>> START Data supplied

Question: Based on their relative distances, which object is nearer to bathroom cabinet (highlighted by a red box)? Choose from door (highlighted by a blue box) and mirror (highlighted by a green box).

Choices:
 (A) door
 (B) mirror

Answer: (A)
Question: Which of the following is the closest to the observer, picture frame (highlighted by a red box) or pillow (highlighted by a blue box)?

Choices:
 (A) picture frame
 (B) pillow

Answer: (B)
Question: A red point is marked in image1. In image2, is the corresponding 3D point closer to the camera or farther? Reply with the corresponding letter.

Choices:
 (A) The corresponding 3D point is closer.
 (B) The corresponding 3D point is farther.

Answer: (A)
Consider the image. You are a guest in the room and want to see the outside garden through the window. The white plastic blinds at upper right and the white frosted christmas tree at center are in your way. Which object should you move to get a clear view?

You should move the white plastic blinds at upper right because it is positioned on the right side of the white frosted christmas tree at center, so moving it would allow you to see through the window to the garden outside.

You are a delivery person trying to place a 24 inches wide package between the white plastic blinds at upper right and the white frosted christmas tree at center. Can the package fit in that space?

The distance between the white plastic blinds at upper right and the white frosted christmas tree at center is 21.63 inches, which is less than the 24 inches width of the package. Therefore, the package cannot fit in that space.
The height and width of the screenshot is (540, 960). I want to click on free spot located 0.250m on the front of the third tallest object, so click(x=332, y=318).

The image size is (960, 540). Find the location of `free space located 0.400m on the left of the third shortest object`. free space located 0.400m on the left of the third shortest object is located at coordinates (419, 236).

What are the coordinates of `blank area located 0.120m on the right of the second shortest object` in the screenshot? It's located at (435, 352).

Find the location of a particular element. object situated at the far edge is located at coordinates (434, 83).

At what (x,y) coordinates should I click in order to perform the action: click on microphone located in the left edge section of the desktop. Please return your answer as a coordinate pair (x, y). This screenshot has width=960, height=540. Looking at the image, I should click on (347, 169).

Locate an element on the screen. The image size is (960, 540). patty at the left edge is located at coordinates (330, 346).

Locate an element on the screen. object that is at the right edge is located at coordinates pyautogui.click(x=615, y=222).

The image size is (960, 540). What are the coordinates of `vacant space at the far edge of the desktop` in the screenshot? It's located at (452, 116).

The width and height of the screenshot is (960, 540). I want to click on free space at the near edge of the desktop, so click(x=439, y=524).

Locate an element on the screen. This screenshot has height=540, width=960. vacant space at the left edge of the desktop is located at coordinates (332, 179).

>> END Data supplied
>> START Data supplied

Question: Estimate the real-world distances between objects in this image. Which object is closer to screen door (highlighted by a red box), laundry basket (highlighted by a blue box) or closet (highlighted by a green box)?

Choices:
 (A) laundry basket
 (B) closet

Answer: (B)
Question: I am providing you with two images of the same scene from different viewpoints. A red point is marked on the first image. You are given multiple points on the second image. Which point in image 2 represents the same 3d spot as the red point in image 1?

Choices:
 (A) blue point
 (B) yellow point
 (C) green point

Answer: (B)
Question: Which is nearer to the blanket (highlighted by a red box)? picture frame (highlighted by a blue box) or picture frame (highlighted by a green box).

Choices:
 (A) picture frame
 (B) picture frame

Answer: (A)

>> END Data supplied
>> START Data supplied

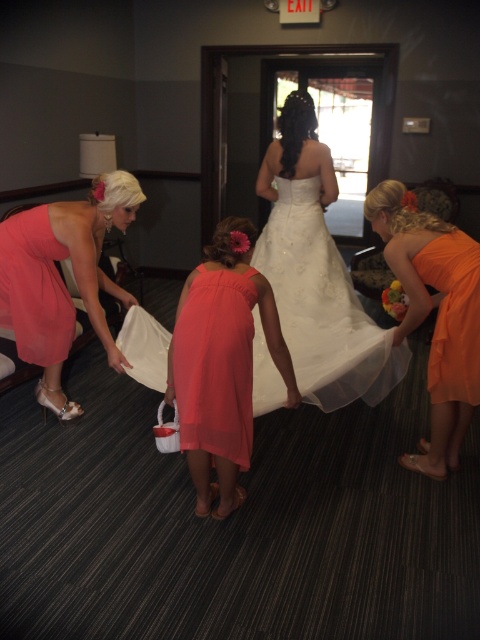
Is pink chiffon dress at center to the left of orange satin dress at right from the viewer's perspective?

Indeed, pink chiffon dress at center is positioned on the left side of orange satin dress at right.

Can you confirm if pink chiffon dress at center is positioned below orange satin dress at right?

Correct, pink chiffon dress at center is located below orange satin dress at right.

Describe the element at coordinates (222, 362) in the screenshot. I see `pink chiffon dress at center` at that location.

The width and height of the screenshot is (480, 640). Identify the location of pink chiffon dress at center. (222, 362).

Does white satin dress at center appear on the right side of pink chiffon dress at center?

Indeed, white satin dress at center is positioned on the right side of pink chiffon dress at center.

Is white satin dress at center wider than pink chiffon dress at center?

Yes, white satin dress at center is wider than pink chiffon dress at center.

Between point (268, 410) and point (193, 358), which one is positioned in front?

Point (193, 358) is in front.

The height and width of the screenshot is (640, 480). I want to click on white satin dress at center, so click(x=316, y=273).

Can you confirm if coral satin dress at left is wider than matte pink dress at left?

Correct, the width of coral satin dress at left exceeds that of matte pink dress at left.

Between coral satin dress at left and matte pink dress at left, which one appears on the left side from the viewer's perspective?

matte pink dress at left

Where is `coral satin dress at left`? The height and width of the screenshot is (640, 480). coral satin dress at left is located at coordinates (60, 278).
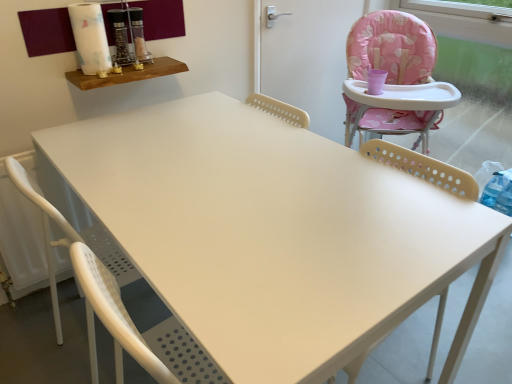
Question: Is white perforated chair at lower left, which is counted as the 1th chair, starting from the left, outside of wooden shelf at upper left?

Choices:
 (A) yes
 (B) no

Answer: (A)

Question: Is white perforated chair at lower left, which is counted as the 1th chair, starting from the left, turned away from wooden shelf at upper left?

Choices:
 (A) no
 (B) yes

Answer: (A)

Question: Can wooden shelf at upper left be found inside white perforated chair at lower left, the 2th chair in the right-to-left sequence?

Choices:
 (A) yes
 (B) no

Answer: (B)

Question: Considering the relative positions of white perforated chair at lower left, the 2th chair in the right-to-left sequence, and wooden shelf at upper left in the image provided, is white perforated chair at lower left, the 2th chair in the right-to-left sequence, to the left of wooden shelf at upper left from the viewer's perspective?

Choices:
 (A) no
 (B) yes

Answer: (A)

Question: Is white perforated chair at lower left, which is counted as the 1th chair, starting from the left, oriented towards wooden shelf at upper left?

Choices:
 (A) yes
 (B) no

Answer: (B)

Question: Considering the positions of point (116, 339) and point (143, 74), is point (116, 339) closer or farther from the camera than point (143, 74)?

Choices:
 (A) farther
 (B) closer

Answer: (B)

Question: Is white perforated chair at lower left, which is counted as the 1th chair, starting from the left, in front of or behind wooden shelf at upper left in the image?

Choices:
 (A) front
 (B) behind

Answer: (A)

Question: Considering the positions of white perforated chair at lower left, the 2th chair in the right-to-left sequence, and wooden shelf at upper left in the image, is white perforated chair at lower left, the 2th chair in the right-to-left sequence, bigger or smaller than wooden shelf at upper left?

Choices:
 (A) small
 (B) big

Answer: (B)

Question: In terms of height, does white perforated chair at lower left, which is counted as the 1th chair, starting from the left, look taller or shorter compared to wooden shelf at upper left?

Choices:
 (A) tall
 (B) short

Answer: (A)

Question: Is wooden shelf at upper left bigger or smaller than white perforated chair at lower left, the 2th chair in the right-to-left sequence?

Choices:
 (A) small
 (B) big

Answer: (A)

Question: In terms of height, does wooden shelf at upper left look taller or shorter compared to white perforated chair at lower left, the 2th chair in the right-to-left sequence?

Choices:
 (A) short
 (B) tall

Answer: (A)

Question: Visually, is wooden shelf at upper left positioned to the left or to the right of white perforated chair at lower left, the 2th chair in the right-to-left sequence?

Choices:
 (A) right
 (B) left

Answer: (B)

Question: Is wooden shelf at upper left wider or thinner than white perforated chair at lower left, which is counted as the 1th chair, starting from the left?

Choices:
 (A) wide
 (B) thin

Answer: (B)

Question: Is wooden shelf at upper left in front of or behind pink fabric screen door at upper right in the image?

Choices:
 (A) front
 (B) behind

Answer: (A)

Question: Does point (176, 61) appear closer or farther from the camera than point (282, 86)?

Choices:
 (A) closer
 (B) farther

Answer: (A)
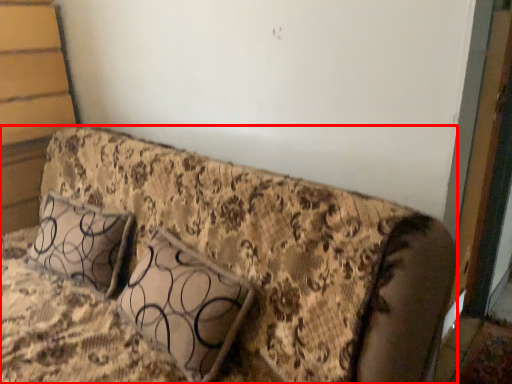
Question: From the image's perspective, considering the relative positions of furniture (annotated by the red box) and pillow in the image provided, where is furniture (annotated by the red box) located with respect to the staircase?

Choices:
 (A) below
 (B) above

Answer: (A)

>> END Data supplied

Output the records starting at the line containing "Question: Based on" and ending at the line containing "(B) The corresponding 3D point is farther.", both included, and reproduce those lines exactly.

--- Full output ---
Question: Based on their relative distances, which object is nearer to bathroom cabinet (highlighted by a red box)? Choose from door (highlighted by a blue box) and mirror (highlighted by a green box).

Choices:
 (A) door
 (B) mirror

Answer: (A)
Question: Which of the following is the closest to the observer, picture frame (highlighted by a red box) or pillow (highlighted by a blue box)?

Choices:
 (A) picture frame
 (B) pillow

Answer: (B)
Question: A red point is marked in image1. In image2, is the corresponding 3D point closer to the camera or farther? Reply with the corresponding letter.

Choices:
 (A) The corresponding 3D point is closer.
 (B) The corresponding 3D point is farther.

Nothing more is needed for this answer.